▸ **REQUIRED ACTION**: Reproduce exactly the opening lines of the listing, stopping after the line that contains "C1: 2.2uF (+24V, GND) -> 680uF (+24V, GND)" and including it.

====================

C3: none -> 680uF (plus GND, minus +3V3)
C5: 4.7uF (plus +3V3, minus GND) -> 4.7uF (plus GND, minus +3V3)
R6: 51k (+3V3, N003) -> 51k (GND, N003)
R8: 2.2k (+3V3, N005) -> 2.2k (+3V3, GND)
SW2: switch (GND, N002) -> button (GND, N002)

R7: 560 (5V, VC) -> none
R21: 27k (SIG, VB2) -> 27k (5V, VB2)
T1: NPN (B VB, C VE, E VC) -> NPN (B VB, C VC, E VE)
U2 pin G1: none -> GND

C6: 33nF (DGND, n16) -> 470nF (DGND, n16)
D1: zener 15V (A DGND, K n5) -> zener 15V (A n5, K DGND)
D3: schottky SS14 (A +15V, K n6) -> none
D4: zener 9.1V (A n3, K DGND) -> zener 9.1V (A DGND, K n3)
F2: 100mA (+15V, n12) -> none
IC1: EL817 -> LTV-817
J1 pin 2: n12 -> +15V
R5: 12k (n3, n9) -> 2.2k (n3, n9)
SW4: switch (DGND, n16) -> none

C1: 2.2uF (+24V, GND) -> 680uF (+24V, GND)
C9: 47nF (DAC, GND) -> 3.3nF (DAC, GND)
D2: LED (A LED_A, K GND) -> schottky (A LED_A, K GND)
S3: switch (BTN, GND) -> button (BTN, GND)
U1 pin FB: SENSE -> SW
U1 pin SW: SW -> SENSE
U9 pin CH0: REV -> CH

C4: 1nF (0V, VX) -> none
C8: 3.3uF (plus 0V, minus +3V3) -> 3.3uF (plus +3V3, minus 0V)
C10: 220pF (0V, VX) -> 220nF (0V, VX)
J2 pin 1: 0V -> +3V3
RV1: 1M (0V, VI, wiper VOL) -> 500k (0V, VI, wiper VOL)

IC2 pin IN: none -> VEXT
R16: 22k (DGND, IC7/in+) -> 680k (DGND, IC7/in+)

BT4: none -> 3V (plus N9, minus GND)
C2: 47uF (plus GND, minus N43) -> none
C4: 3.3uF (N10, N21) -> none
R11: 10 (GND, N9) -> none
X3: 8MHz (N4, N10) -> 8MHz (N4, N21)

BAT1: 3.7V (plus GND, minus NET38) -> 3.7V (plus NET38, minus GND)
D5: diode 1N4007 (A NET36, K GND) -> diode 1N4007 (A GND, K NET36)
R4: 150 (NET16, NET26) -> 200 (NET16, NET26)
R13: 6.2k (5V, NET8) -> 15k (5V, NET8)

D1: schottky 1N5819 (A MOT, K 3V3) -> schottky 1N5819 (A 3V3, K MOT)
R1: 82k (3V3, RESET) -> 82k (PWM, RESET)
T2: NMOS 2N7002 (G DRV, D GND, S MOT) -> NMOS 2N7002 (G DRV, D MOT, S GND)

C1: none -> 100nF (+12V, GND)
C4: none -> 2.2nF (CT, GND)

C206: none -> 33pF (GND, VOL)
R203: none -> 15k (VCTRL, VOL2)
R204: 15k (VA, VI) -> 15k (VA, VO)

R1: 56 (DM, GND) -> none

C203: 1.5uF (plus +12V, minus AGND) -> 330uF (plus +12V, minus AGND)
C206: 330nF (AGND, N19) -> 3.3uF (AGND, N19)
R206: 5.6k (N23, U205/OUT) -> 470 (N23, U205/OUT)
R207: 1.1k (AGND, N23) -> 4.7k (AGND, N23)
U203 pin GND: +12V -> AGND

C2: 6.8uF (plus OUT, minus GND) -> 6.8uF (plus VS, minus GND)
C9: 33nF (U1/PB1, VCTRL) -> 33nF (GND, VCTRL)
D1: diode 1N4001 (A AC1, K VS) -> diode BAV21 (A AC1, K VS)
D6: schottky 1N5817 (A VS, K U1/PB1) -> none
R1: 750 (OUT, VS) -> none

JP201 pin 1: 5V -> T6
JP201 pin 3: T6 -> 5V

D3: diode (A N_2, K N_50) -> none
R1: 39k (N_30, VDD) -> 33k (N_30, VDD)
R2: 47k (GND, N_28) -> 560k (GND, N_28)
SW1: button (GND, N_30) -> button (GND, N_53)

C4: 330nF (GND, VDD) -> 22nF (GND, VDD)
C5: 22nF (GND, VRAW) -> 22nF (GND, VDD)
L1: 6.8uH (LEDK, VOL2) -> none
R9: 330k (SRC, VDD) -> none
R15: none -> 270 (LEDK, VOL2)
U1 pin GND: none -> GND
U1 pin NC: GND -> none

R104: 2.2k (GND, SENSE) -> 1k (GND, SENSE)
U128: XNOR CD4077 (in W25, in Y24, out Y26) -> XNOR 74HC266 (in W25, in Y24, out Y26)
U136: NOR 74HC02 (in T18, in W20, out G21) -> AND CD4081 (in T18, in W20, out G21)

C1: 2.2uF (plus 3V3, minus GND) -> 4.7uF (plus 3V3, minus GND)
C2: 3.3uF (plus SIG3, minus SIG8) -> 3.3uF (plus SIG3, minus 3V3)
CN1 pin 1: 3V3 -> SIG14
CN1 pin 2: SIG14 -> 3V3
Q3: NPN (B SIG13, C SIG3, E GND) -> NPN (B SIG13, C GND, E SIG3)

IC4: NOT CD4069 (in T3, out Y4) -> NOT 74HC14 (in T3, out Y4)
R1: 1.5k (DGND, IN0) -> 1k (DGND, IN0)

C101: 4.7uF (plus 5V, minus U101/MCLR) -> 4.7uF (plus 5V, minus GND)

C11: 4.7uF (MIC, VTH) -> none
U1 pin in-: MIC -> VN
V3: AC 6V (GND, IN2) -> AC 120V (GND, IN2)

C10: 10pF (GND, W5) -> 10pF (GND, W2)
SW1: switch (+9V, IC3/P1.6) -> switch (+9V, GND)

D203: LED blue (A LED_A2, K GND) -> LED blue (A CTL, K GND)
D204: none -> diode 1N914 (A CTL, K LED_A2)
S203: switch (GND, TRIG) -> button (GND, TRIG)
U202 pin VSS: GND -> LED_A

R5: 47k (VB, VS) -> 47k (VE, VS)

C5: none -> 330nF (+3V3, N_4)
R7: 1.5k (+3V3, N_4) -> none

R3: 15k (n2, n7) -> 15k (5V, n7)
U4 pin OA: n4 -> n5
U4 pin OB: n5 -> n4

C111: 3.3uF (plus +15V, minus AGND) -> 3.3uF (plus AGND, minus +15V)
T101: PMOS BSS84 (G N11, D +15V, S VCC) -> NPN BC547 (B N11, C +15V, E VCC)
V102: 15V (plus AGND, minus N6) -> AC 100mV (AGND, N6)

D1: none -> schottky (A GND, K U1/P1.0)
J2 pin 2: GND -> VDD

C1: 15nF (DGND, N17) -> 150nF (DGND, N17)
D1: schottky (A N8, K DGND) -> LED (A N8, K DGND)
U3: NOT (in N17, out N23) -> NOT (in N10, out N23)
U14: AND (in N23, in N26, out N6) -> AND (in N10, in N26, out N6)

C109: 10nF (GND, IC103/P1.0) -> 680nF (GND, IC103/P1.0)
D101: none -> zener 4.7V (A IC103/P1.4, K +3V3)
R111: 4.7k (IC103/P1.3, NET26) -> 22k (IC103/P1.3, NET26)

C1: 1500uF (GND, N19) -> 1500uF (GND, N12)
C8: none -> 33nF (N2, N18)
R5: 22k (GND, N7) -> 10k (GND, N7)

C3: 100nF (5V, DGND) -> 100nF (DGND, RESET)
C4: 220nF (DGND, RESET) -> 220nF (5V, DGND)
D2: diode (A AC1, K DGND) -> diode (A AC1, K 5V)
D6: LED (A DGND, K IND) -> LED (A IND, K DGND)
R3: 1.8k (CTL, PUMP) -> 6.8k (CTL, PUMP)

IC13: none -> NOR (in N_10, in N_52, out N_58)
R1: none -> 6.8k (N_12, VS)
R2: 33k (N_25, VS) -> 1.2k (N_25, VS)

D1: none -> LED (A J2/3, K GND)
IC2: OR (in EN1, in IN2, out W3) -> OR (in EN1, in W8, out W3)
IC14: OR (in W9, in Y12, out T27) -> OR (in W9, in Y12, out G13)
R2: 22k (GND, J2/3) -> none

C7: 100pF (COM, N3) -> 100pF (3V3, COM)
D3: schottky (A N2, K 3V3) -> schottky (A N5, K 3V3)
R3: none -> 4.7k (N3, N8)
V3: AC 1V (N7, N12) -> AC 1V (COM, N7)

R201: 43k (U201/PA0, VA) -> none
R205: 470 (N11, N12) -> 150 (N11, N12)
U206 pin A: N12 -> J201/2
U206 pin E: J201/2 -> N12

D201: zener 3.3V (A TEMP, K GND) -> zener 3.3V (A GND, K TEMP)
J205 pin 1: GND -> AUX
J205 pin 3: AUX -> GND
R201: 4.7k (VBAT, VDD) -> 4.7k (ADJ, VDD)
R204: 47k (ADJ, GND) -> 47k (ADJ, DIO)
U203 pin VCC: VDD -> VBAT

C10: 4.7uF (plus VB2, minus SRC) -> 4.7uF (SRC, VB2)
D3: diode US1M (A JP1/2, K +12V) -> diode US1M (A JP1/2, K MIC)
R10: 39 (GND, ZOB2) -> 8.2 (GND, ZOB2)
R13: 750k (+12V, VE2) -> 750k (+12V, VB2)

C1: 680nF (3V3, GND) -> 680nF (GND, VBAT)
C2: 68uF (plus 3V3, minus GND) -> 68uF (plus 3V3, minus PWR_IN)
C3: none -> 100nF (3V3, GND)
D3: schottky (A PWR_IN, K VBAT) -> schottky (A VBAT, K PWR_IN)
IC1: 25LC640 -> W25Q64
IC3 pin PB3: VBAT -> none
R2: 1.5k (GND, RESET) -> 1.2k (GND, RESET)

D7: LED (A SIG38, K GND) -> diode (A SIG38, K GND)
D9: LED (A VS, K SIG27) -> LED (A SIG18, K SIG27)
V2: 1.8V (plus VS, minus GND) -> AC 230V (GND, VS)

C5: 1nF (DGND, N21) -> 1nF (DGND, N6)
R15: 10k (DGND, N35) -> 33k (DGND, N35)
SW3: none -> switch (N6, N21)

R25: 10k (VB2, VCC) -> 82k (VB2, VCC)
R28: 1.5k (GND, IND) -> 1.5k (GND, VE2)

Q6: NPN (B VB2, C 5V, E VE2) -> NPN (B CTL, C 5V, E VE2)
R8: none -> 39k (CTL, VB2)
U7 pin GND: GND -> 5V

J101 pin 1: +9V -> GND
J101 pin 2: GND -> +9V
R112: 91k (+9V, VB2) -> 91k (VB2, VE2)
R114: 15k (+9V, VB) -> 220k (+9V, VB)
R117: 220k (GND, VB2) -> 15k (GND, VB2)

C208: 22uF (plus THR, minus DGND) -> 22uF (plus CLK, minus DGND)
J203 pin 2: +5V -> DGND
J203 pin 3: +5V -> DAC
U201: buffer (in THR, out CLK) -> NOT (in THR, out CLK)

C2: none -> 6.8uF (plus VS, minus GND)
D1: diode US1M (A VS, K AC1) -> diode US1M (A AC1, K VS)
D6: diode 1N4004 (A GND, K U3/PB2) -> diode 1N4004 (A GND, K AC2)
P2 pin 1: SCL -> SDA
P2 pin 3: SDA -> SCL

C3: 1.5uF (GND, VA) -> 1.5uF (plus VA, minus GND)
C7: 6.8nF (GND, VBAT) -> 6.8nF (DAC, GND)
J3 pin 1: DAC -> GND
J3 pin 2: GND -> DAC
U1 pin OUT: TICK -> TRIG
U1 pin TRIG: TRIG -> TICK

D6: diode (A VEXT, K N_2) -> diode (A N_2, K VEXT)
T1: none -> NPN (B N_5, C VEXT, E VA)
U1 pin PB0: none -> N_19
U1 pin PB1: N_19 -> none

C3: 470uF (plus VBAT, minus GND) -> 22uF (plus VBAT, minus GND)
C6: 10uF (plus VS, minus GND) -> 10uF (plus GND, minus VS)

====================

▸ **COMPLETED TASK**:
C3: none -> 680uF (plus GND, minus +3V3)
C5: 4.7uF (plus +3V3, minus GND) -> 4.7uF (plus GND, minus +3V3)
R6: 51k (+3V3, N003) -> 51k (GND, N003)
R8: 2.2k (+3V3, N005) -> 2.2k (+3V3, GND)
SW2: switch (GND, N002) -> button (GND, N002)

R7: 560 (5V, VC) -> none
R21: 27k (SIG, VB2) -> 27k (5V, VB2)
T1: NPN (B VB, C VE, E VC) -> NPN (B VB, C VC, E VE)
U2 pin G1: none -> GND

C6: 33nF (DGND, n16) -> 470nF (DGND, n16)
D1: zener 15V (A DGND, K n5) -> zener 15V (A n5, K DGND)
D3: schottky SS14 (A +15V, K n6) -> none
D4: zener 9.1V (A n3, K DGND) -> zener 9.1V (A DGND, K n3)
F2: 100mA (+15V, n12) -> none
IC1: EL817 -> LTV-817
J1 pin 2: n12 -> +15V
R5: 12k (n3, n9) -> 2.2k (n3, n9)
SW4: switch (DGND, n16) -> none

C1: 2.2uF (+24V, GND) -> 680uF (+24V, GND)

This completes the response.